Task instructions →
Restate each record word for word, omitting whatever pictures it holds.

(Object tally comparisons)
□ □ □ □
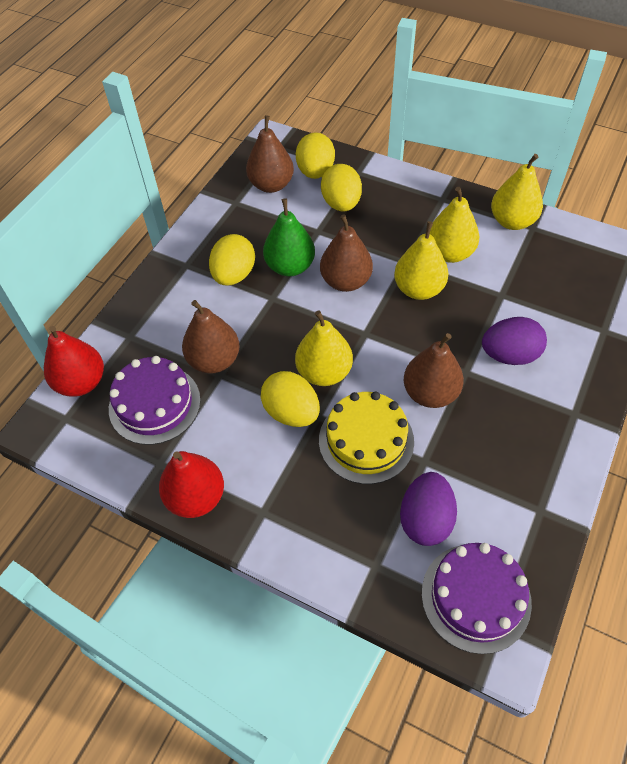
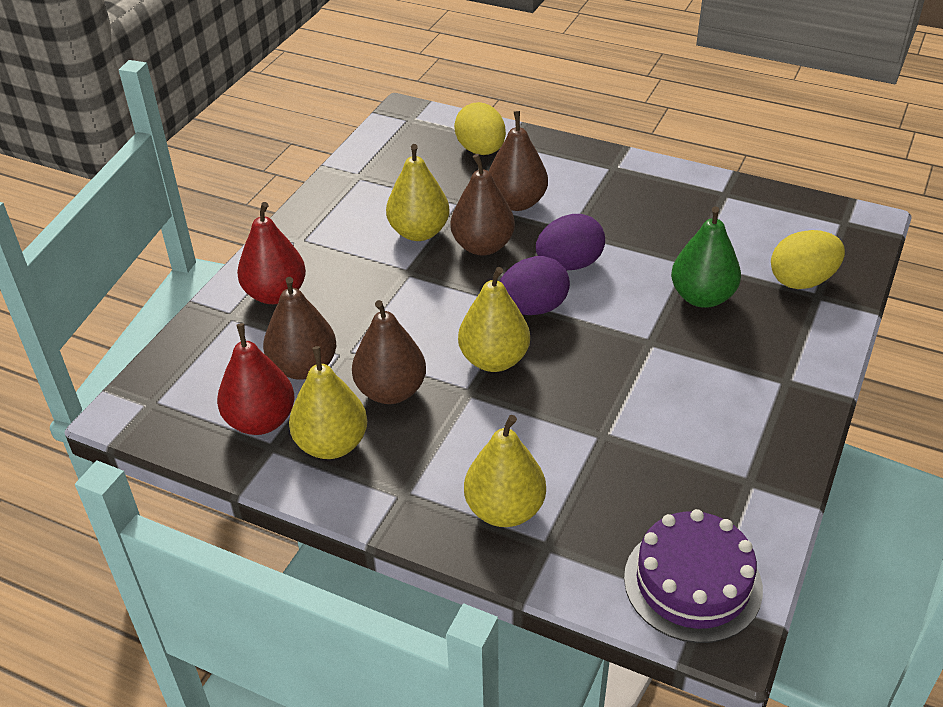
purple cake: 2 -> 1
yellow cake: 1 -> 0
yellow egg: 4 -> 2

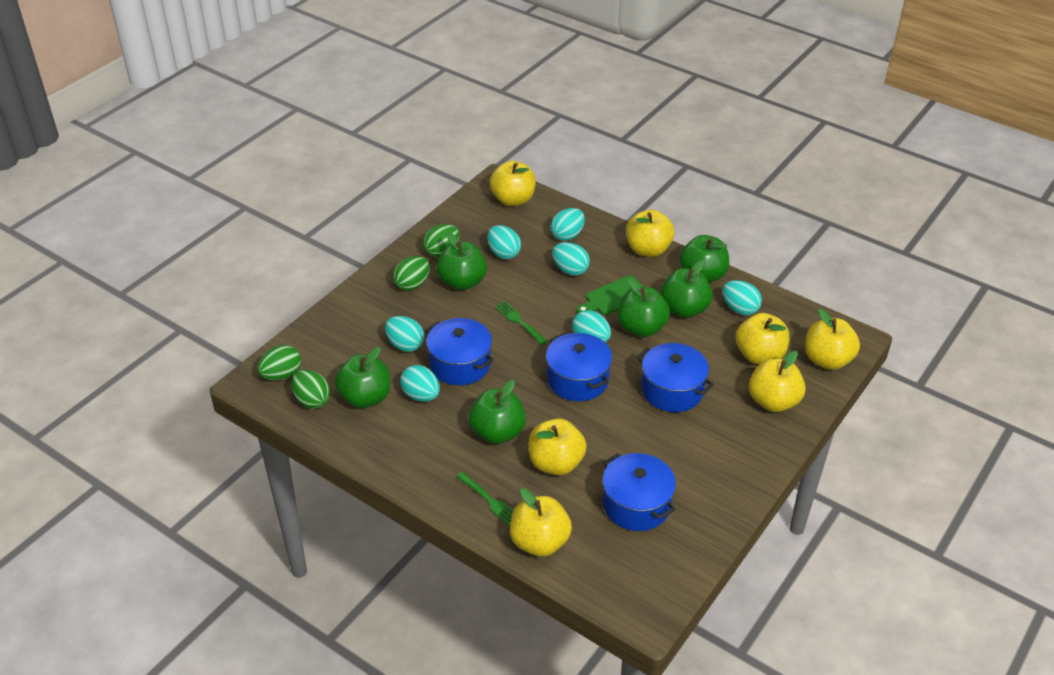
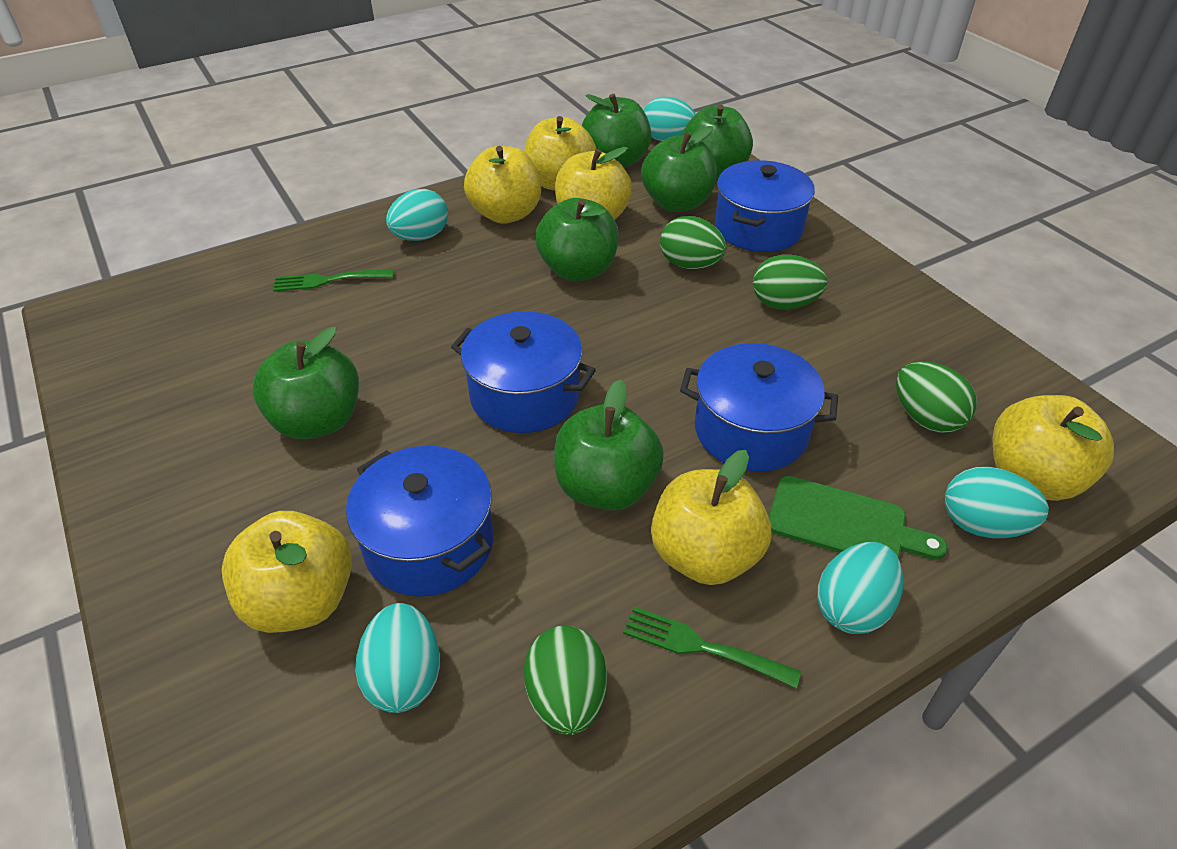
turquoise egg: 7 -> 5
yellow apple: 7 -> 6

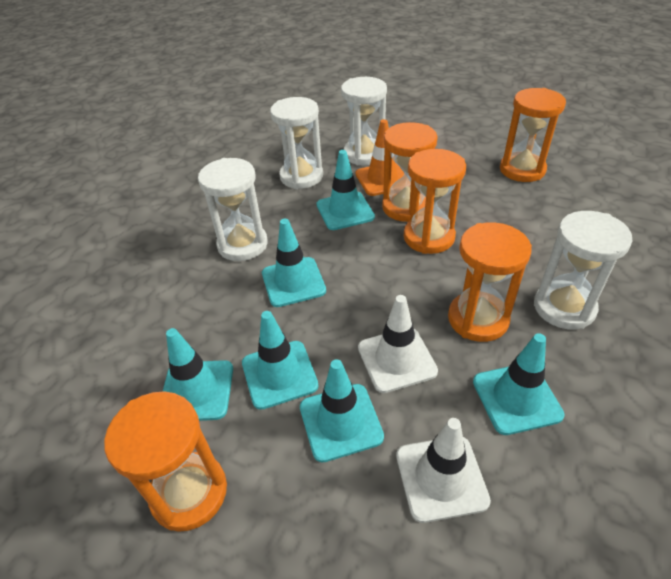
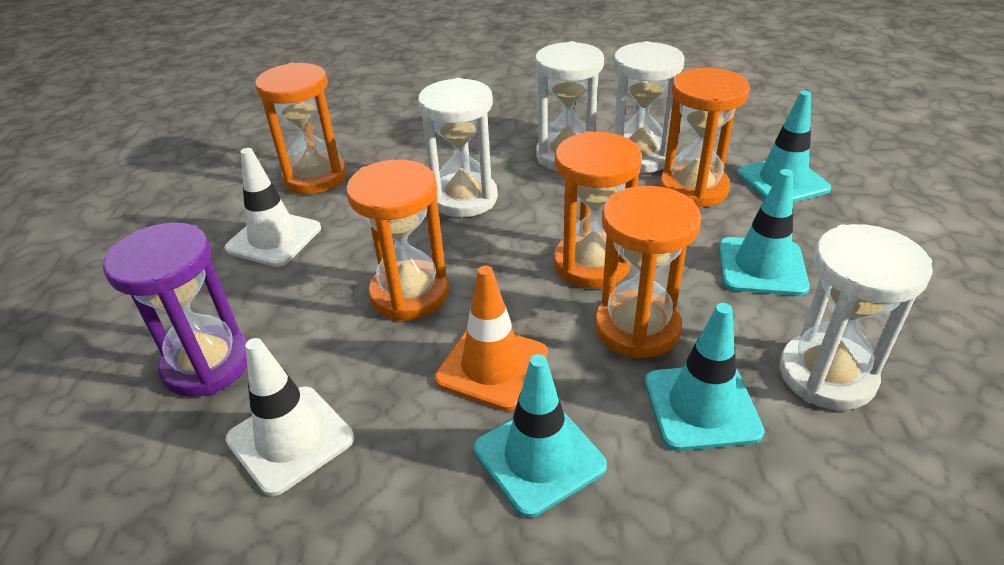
purple hourglass: 0 -> 1
turquoise traffic cone: 6 -> 4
□ □ □ □
Expected output →
purple cake: 2 -> 1
yellow cake: 1 -> 0
yellow egg: 4 -> 2

turquoise egg: 7 -> 5
yellow apple: 7 -> 6

purple hourglass: 0 -> 1
turquoise traffic cone: 6 -> 4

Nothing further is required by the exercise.